▶ TASK ITEM: Look below for the line that contains "pink cross: rotated 12 degrees clockwise" and the line that contains "orange circle: moved 2 px left", then restate both of them and every line in between, exactly. No picture goes in the copy.

====== DATASET CONTENT ======

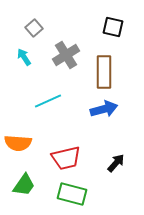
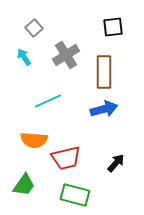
black square: rotated 20 degrees counterclockwise
orange semicircle: moved 16 px right, 3 px up
green rectangle: moved 3 px right, 1 px down
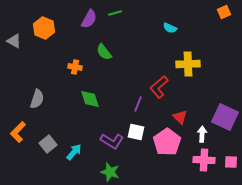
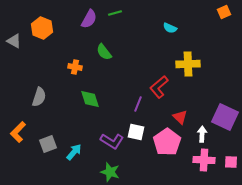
orange hexagon: moved 2 px left
gray semicircle: moved 2 px right, 2 px up
gray square: rotated 18 degrees clockwise
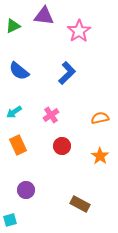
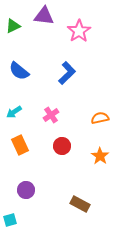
orange rectangle: moved 2 px right
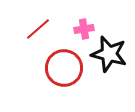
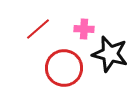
pink cross: rotated 12 degrees clockwise
black star: moved 1 px right
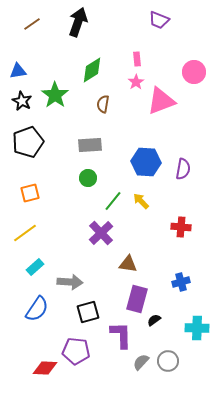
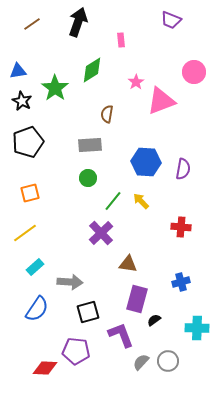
purple trapezoid: moved 12 px right
pink rectangle: moved 16 px left, 19 px up
green star: moved 7 px up
brown semicircle: moved 4 px right, 10 px down
purple L-shape: rotated 20 degrees counterclockwise
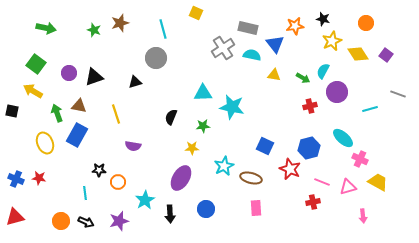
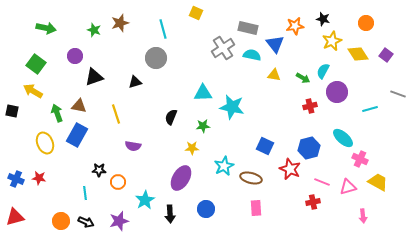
purple circle at (69, 73): moved 6 px right, 17 px up
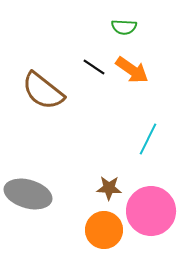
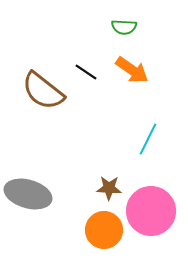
black line: moved 8 px left, 5 px down
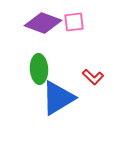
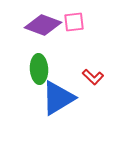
purple diamond: moved 2 px down
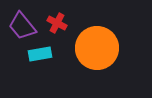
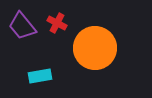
orange circle: moved 2 px left
cyan rectangle: moved 22 px down
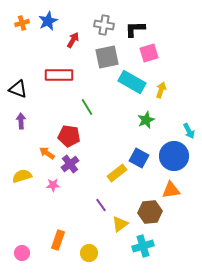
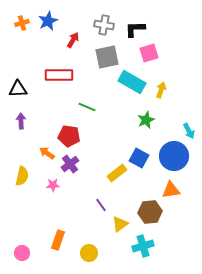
black triangle: rotated 24 degrees counterclockwise
green line: rotated 36 degrees counterclockwise
yellow semicircle: rotated 120 degrees clockwise
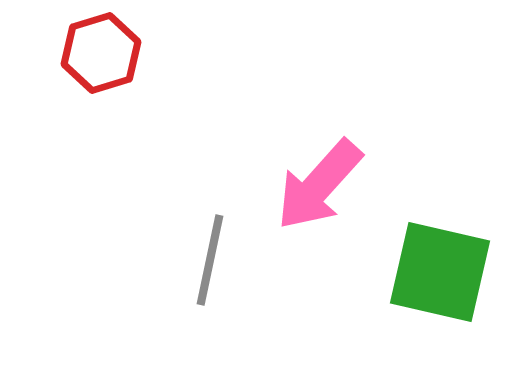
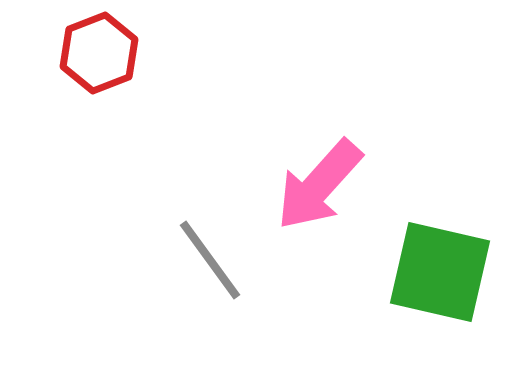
red hexagon: moved 2 px left; rotated 4 degrees counterclockwise
gray line: rotated 48 degrees counterclockwise
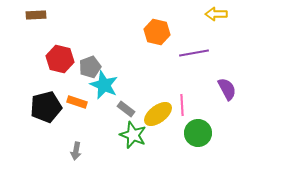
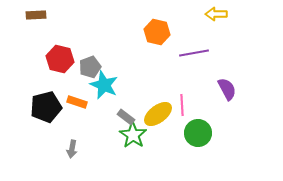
gray rectangle: moved 8 px down
green star: rotated 12 degrees clockwise
gray arrow: moved 4 px left, 2 px up
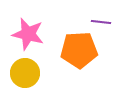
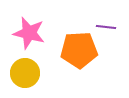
purple line: moved 5 px right, 5 px down
pink star: moved 1 px right, 1 px up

======

▶ ANSWER TO THIS PROBLEM:
pink cross: rotated 12 degrees clockwise
black star: moved 1 px right
purple trapezoid: moved 12 px right
pink rectangle: moved 16 px left, 19 px up
green star: moved 7 px up
brown semicircle: moved 4 px right, 10 px down
purple L-shape: rotated 20 degrees counterclockwise
purple circle at (69, 73): moved 6 px right, 17 px up
black line: moved 8 px left, 5 px down
purple diamond: moved 2 px down
orange circle: moved 2 px left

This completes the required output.